Before-and-after change records
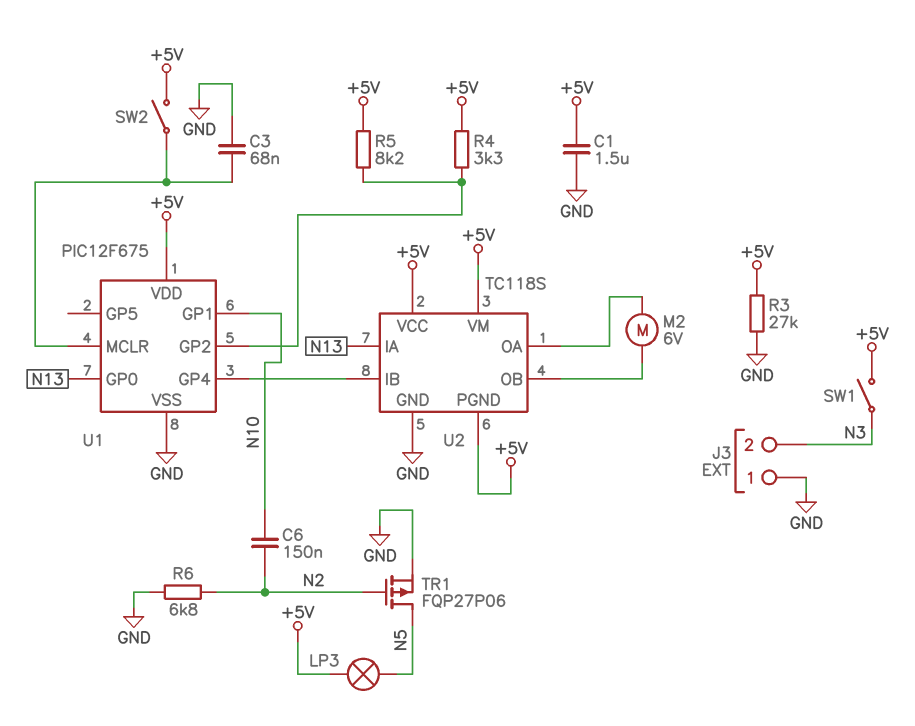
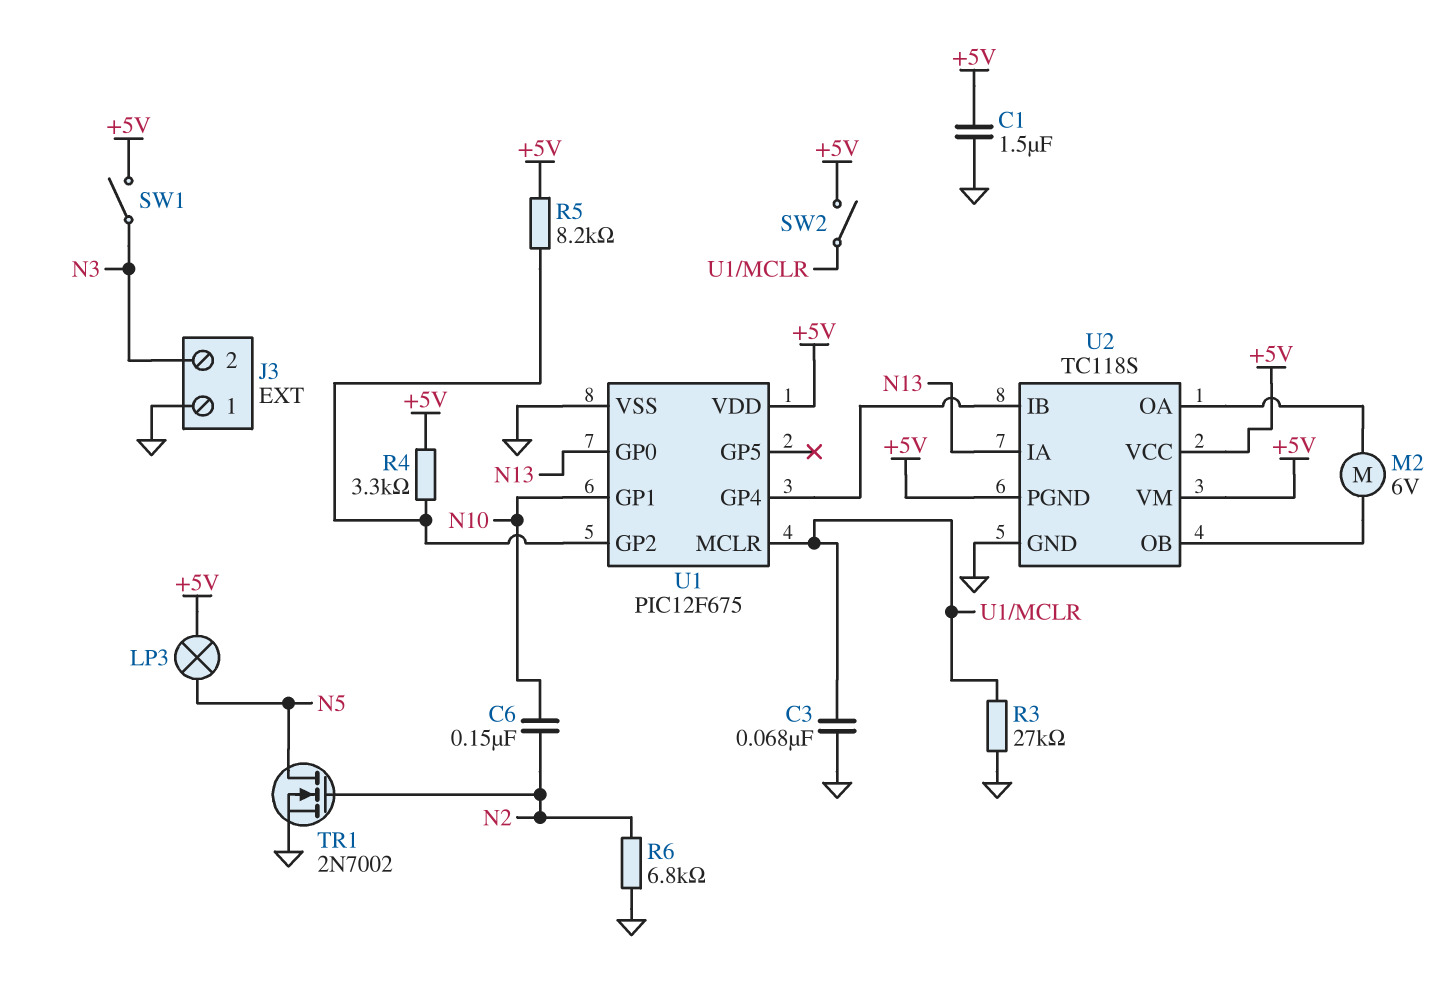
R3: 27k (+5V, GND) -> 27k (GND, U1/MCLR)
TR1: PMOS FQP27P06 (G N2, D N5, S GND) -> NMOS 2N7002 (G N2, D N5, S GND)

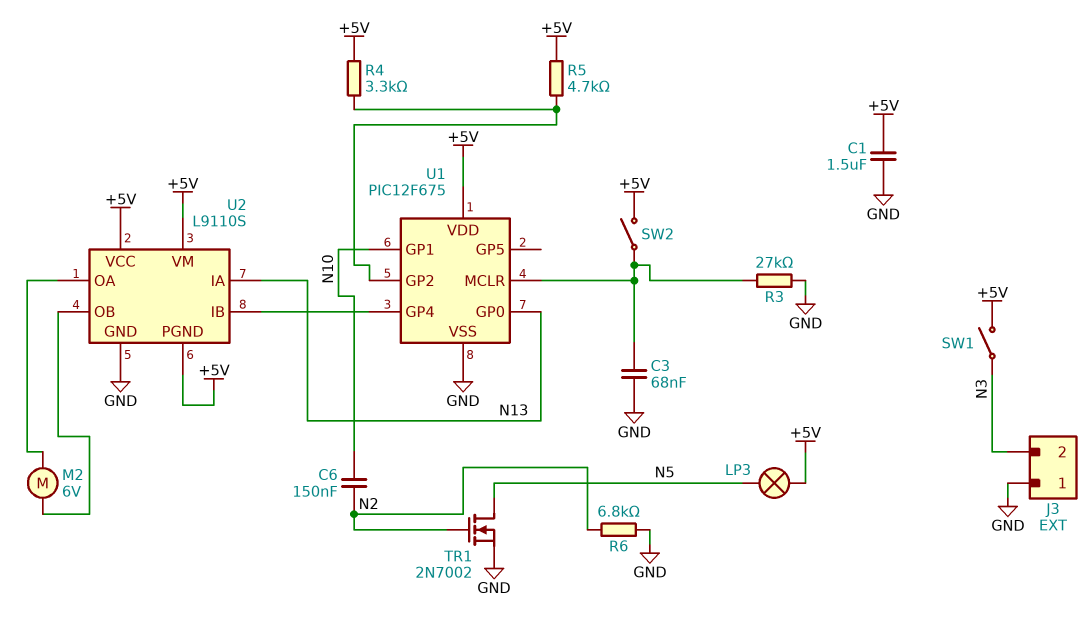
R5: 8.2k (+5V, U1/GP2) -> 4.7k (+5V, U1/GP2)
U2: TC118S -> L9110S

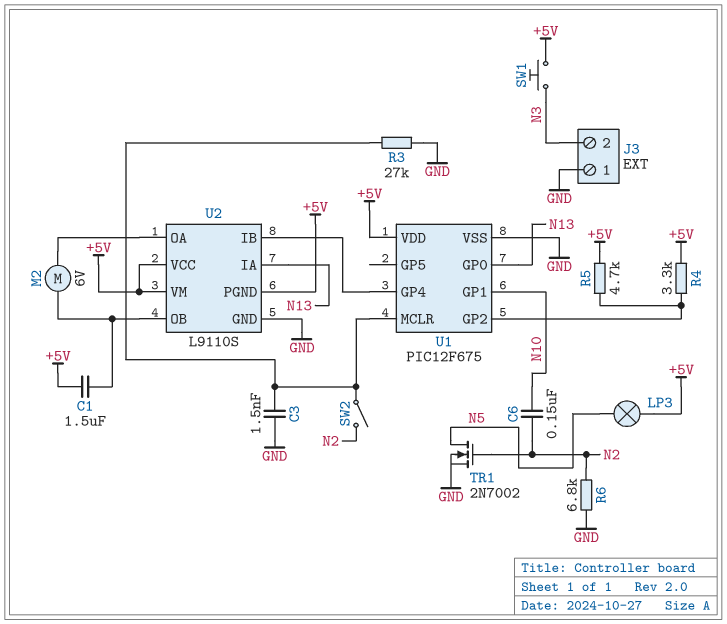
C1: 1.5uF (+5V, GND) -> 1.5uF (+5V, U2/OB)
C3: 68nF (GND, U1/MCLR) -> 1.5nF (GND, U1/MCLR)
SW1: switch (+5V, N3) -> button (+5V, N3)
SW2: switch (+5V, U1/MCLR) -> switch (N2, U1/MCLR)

Exercise aim: Write out word for word every line from the line with "U2: TC118S -> L9110S" through the final line of the records, both included, skipping the pictures.

Problem solution:
U2: TC118S -> L9110S

C1: 1.5uF (+5V, GND) -> 1.5uF (+5V, U2/OB)
C3: 68nF (GND, U1/MCLR) -> 1.5nF (GND, U1/MCLR)
SW1: switch (+5V, N3) -> button (+5V, N3)
SW2: switch (+5V, U1/MCLR) -> switch (N2, U1/MCLR)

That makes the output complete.